[Object state comparisons]

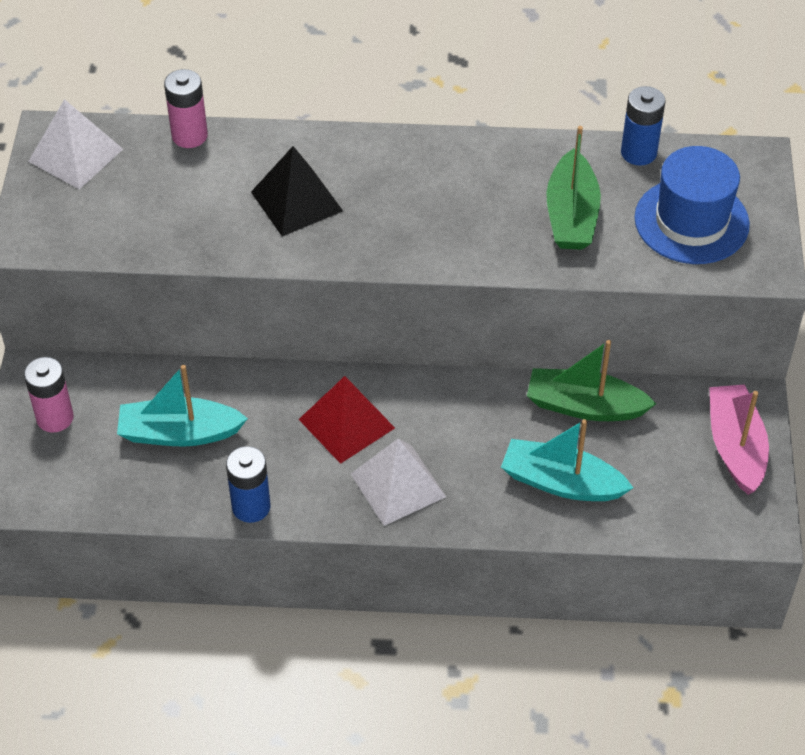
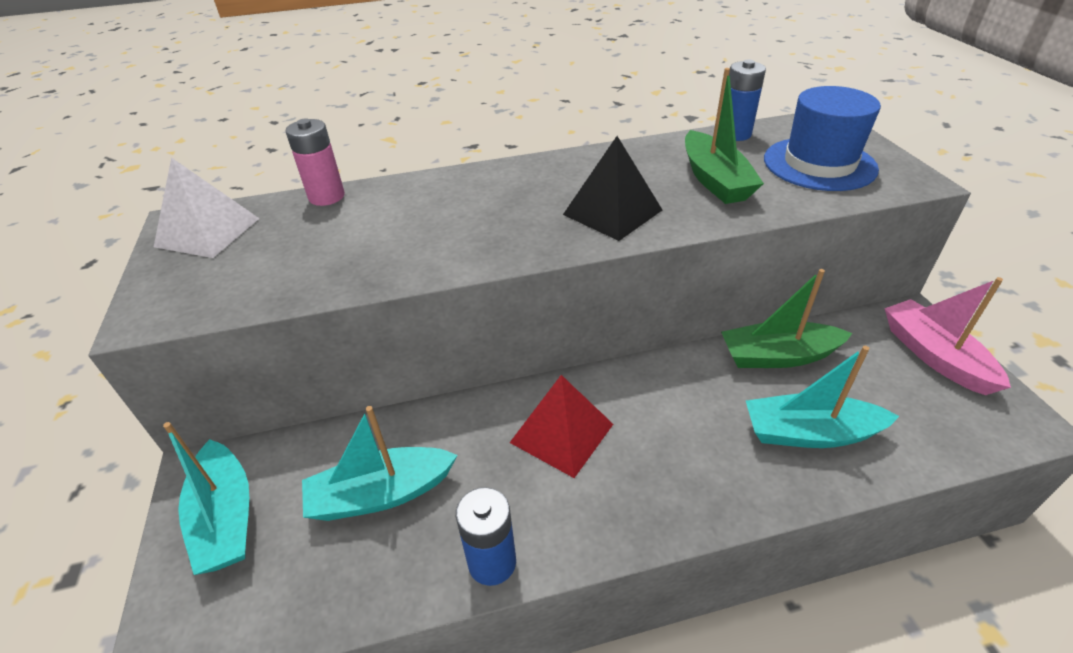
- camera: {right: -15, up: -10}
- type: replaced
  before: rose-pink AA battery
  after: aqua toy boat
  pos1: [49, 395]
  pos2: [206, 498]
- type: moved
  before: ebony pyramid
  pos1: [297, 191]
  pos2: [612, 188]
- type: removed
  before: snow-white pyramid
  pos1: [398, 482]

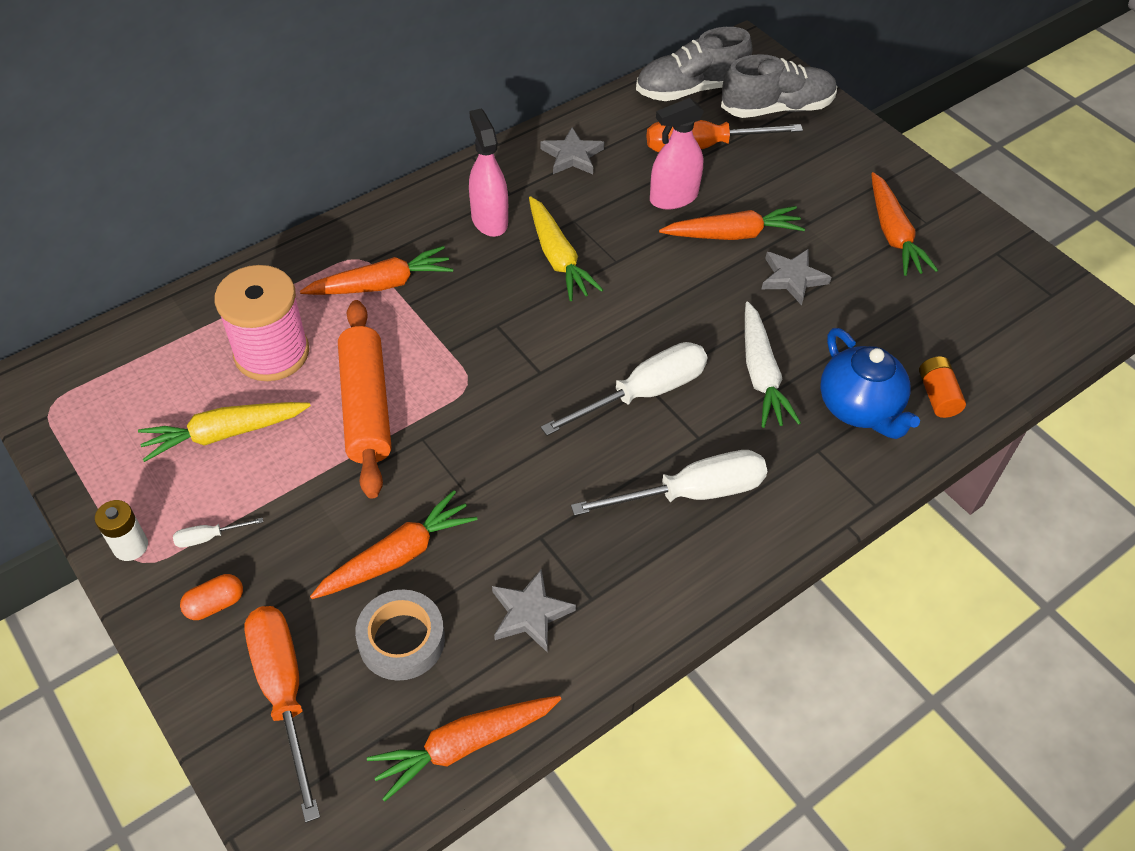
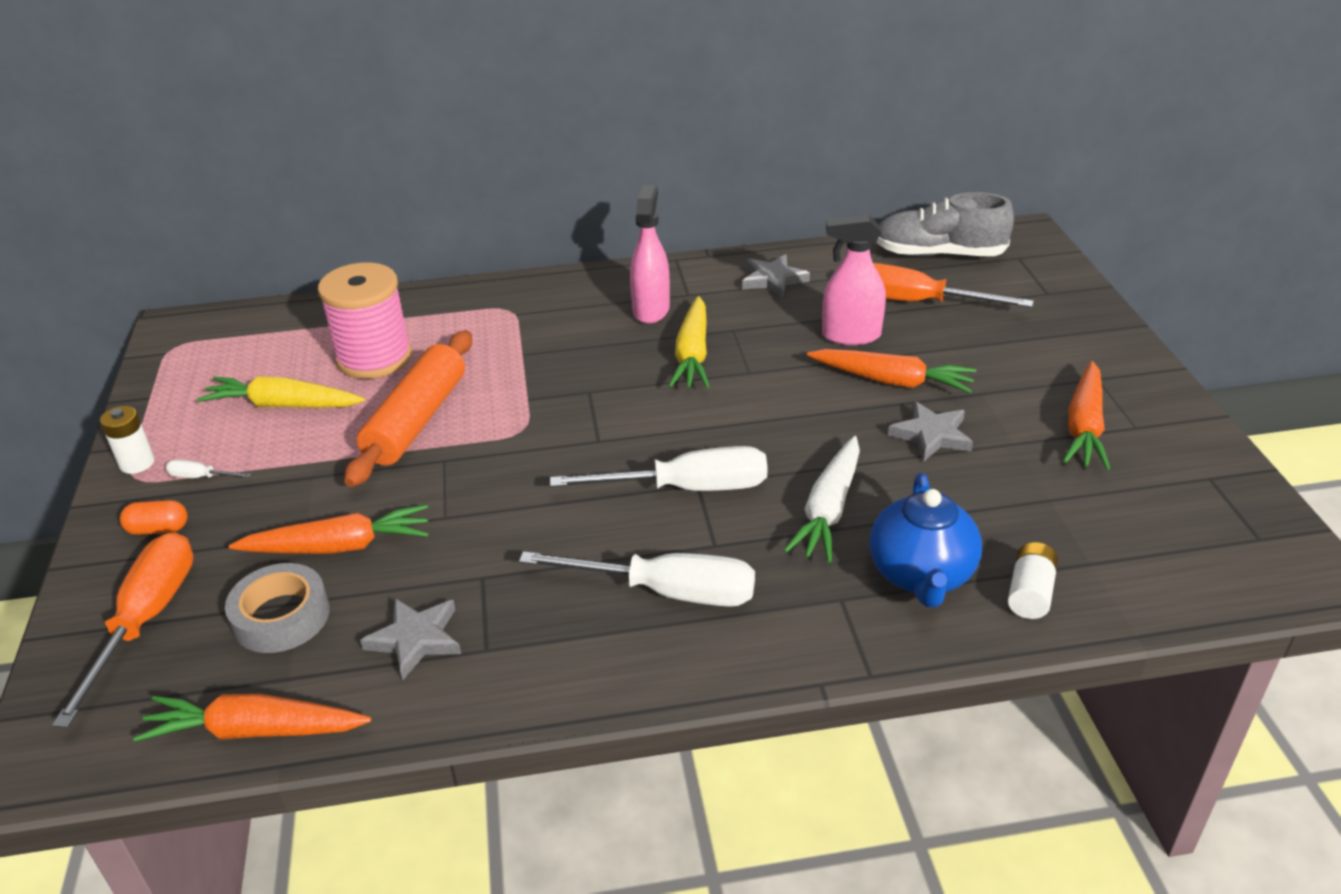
- camera: {right: 30, up: -15}
- type: recoloured
  before: bright orange AA battery
  after: snow-white AA battery
  pos1: [942, 387]
  pos2: [1033, 580]
- type: removed
  before: bright orange toy carrot
  pos1: [376, 270]
- type: removed
  before: ash-grey lace-up shoe
  pos1: [779, 86]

Try it —
Some lines of the data may hold the word "pyramid". Say how many do, with nothing else.

Answer to this problem —
2